DATA EXCERPTS section start
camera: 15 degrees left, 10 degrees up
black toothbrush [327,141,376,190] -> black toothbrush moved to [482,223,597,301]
DATA EXCERPTS section end
DATA EXCERPTS section start
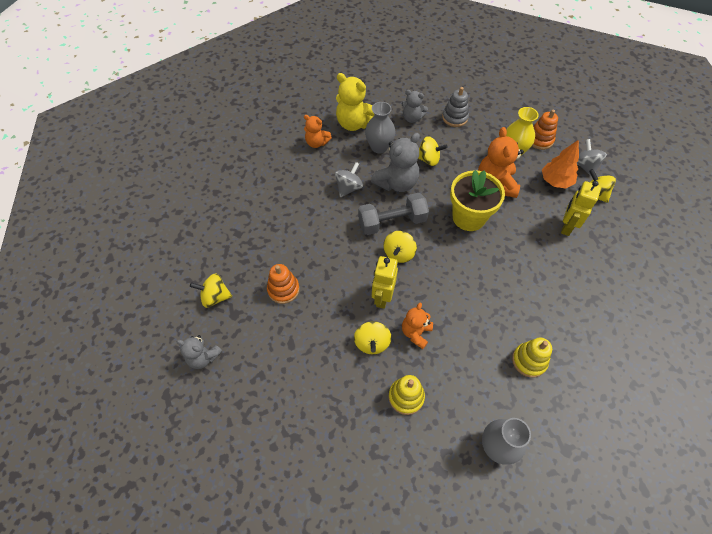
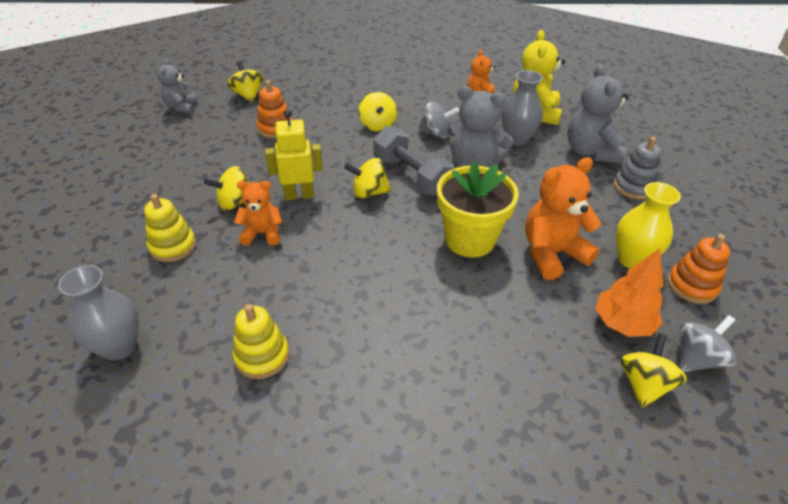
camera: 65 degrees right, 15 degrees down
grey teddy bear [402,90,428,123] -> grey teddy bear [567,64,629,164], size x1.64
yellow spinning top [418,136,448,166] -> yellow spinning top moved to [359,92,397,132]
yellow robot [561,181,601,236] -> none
DATA EXCERPTS section end
- [PROMPT] Counting the lines of the material that hold the string "degrees", state the total and nothing besides.

- [TASK RESULT] 2